--- What is being asked ---
Straight copy, no pictures: transcribe each entry as it stands.
═════ Source data ═════
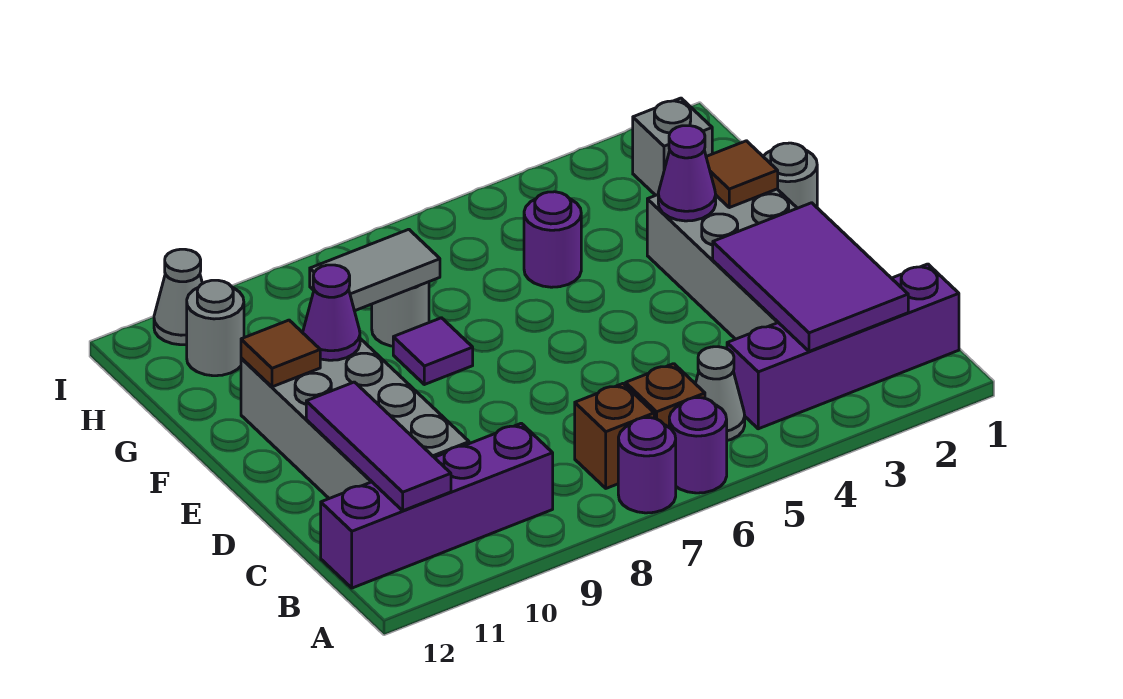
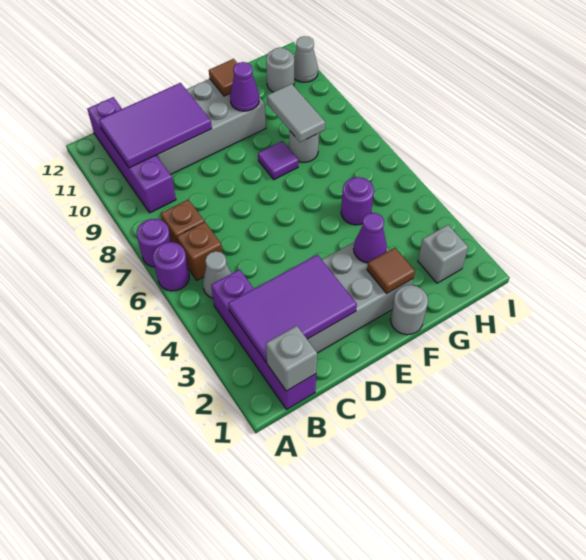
none -> grey brick B1 level 2
purple tile B11:D11 level 2 -> purple tile B10:D11 level 2

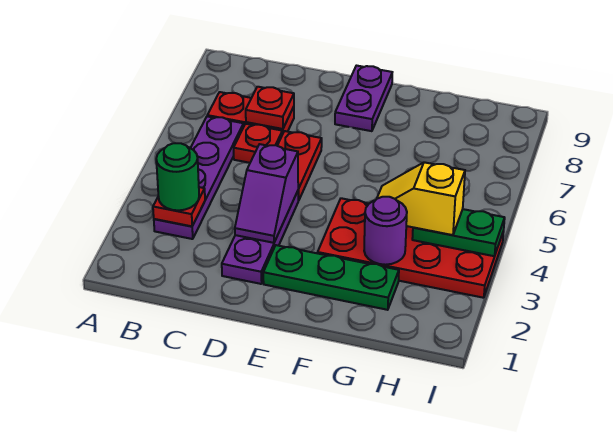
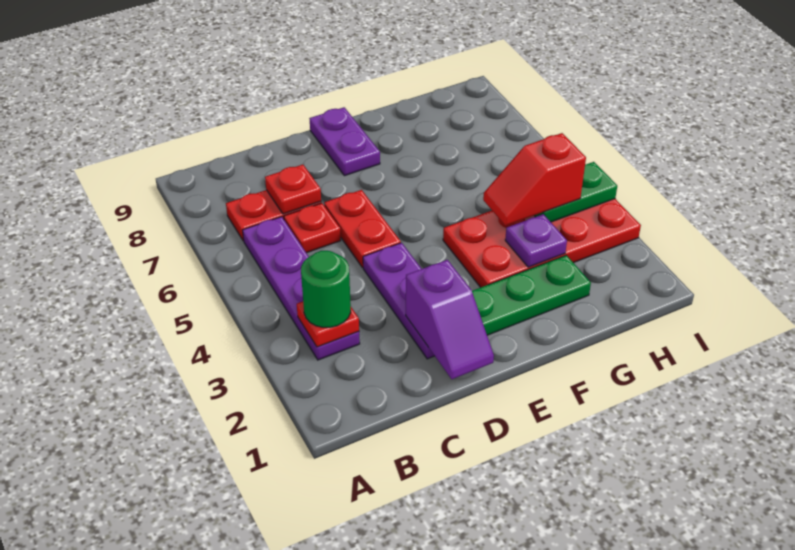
purple slope D3:D4 level 2 top 4 -> purple slope D1:D2 level 2 top 2
purple round brick G3 level 2 -> purple plate G3 level 2
yellow slope G4:H4 level 3 top H -> red slope G4:H4 level 3 top H

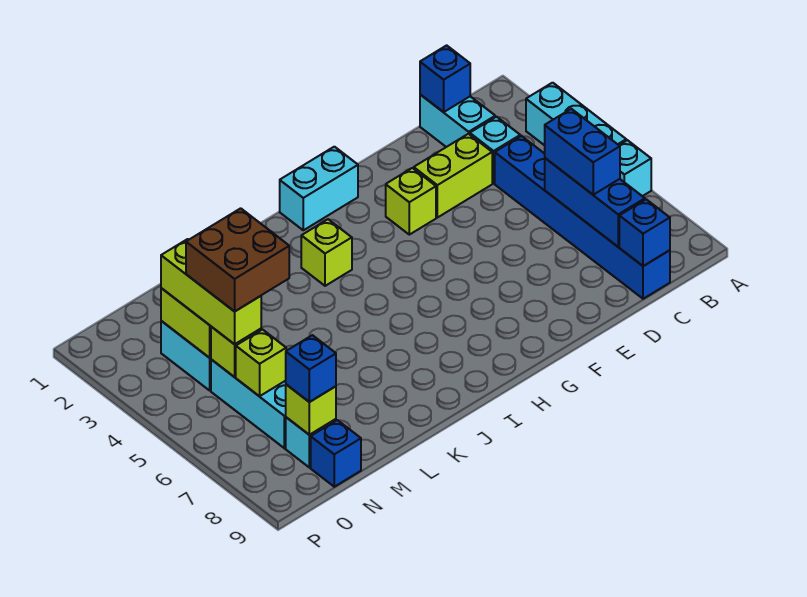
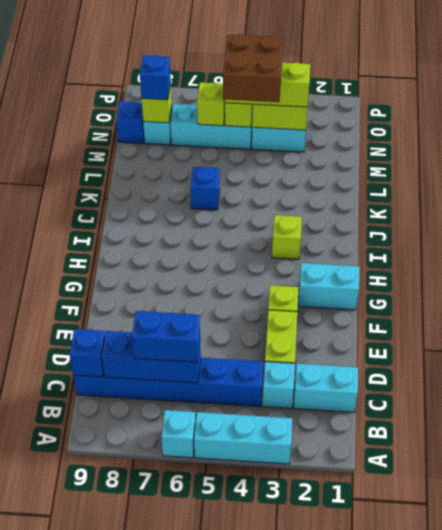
blue brick C1 level 2 -> blue brick K6 level 1
cyan brick G1:H1 level 1 -> cyan brick G1:G2 level 1

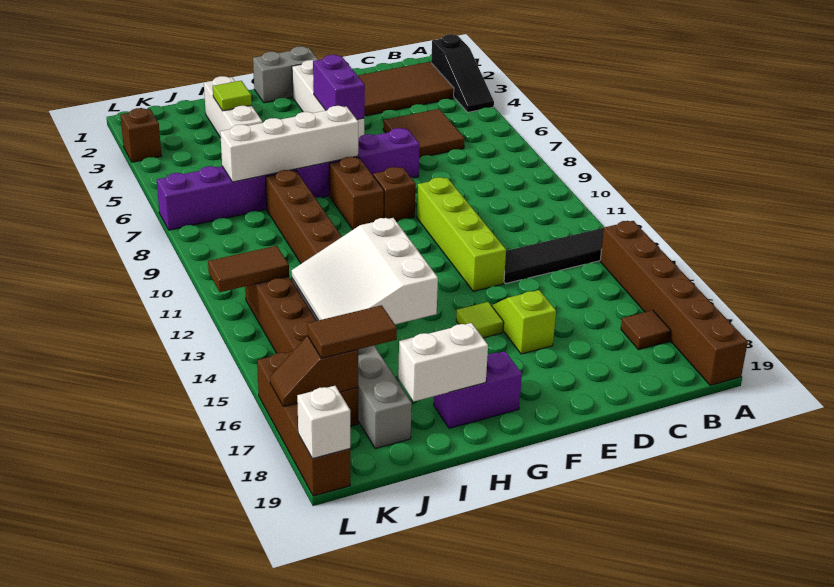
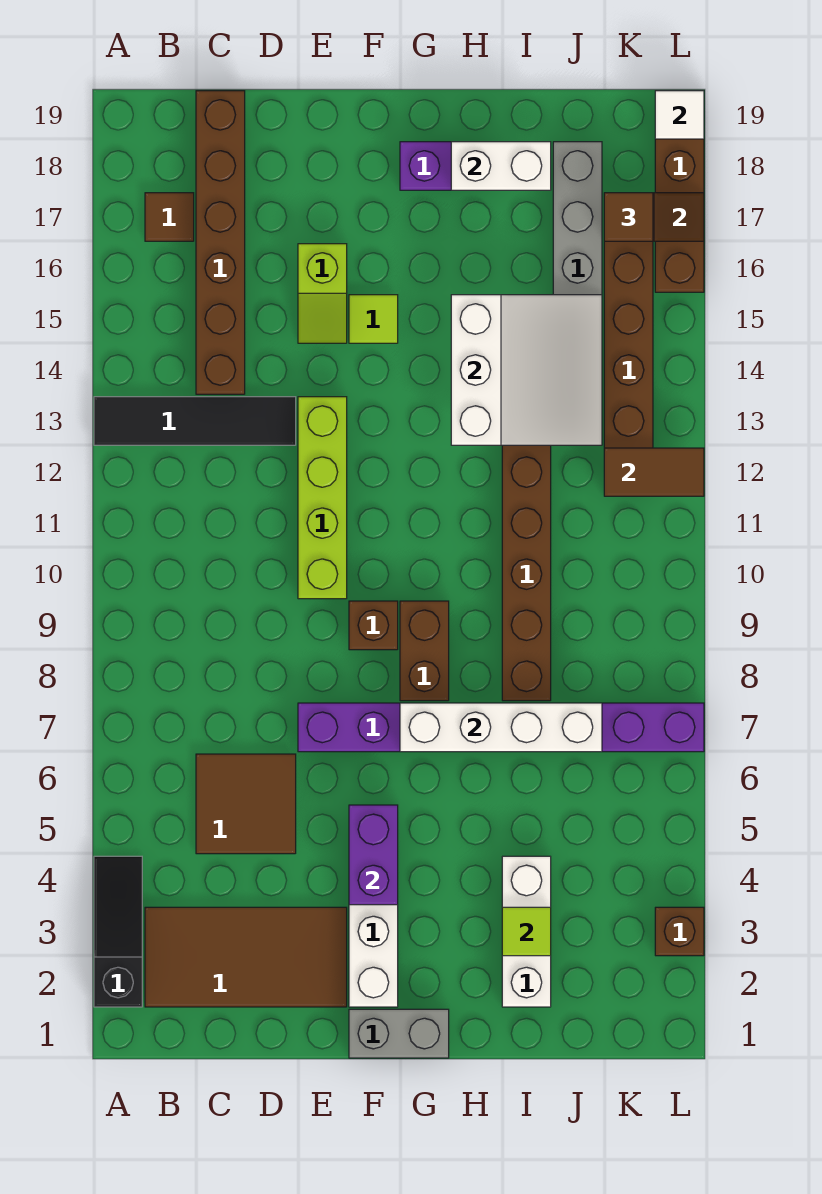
brown brick A14:A19 level 1 -> brown brick C14:C19 level 1
brown tile J17:K17 level 3 -> brown tile K17 level 3
white brick L19 level 2 -> white tile L19 level 2

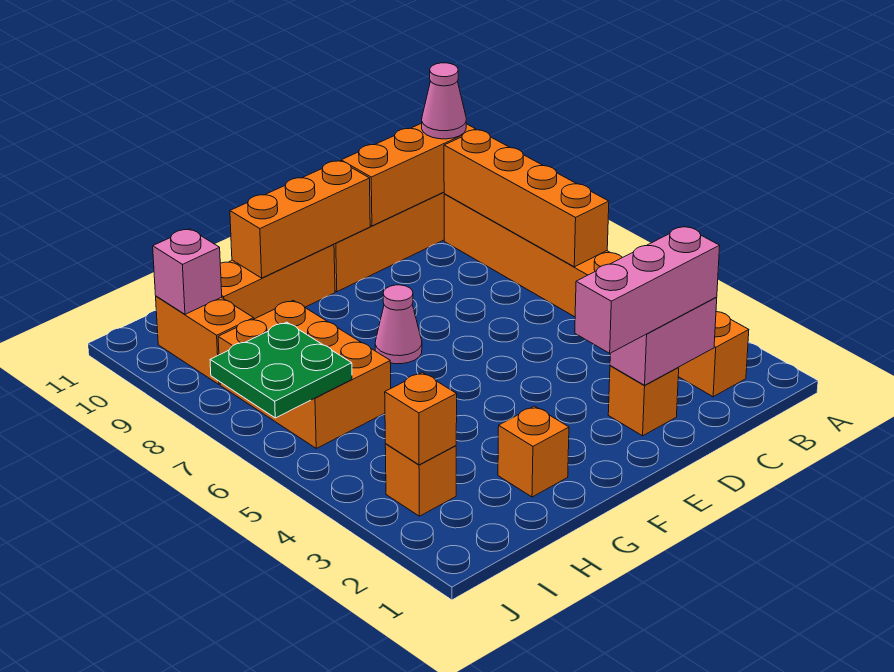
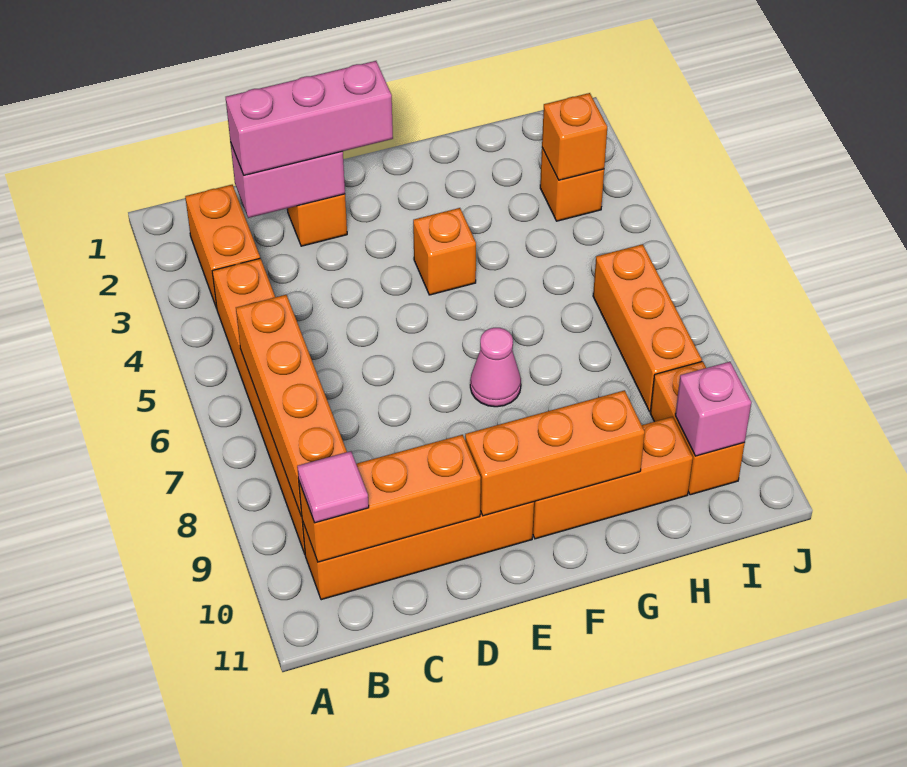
pink cone B10 level 3 -> pink tile B10 level 3
orange brick G2 level 1 -> orange brick F4 level 1
orange brick H6:I8 level 1 -> orange brick I6:I8 level 1
green plate I6:J7 level 2 -> none

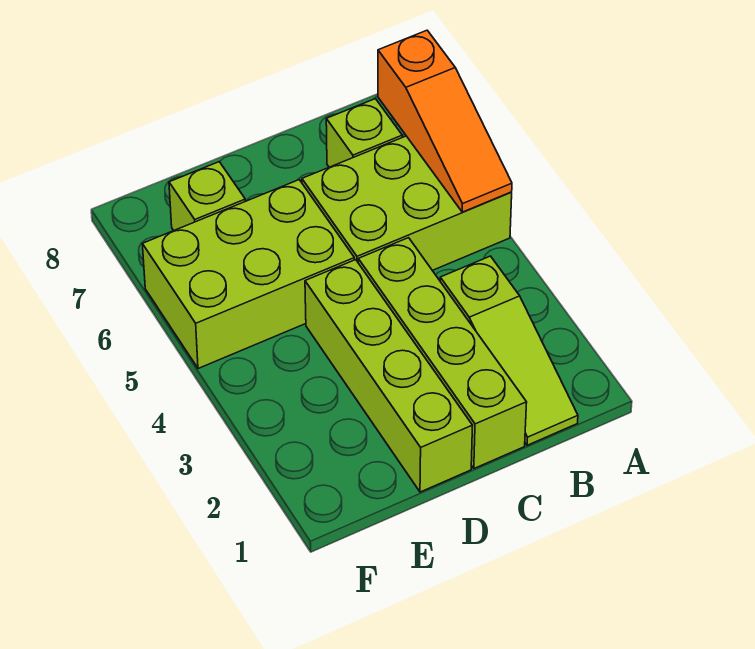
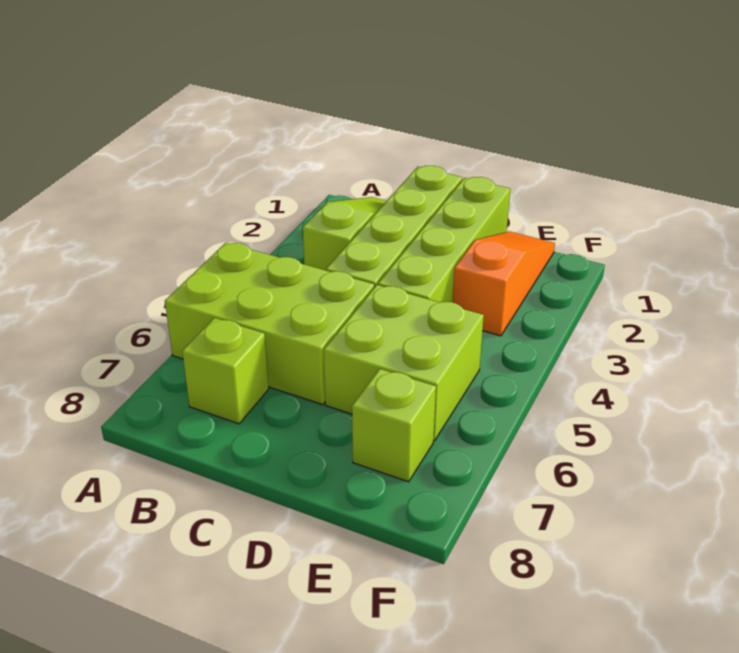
orange slope A5:A7 level 2 top 7 -> orange slope E1:E3 level 1 top 3
lime brick D5:F6 level 1 -> lime brick D5:E6 level 1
═════
--- Exercise solution ---
none -> grey brick B1 level 2
purple tile B11:D11 level 2 -> purple tile B10:D11 level 2

purple slope D3:D4 level 2 top 4 -> purple slope D1:D2 level 2 top 2
purple round brick G3 level 2 -> purple plate G3 level 2
yellow slope G4:H4 level 3 top H -> red slope G4:H4 level 3 top H

blue brick C1 level 2 -> blue brick K6 level 1
cyan brick G1:H1 level 1 -> cyan brick G1:G2 level 1

brown brick A14:A19 level 1 -> brown brick C14:C19 level 1
brown tile J17:K17 level 3 -> brown tile K17 level 3
white brick L19 level 2 -> white tile L19 level 2

pink cone B10 level 3 -> pink tile B10 level 3
orange brick G2 level 1 -> orange brick F4 level 1
orange brick H6:I8 level 1 -> orange brick I6:I8 level 1
green plate I6:J7 level 2 -> none

orange slope A5:A7 level 2 top 7 -> orange slope E1:E3 level 1 top 3
lime brick D5:F6 level 1 -> lime brick D5:E6 level 1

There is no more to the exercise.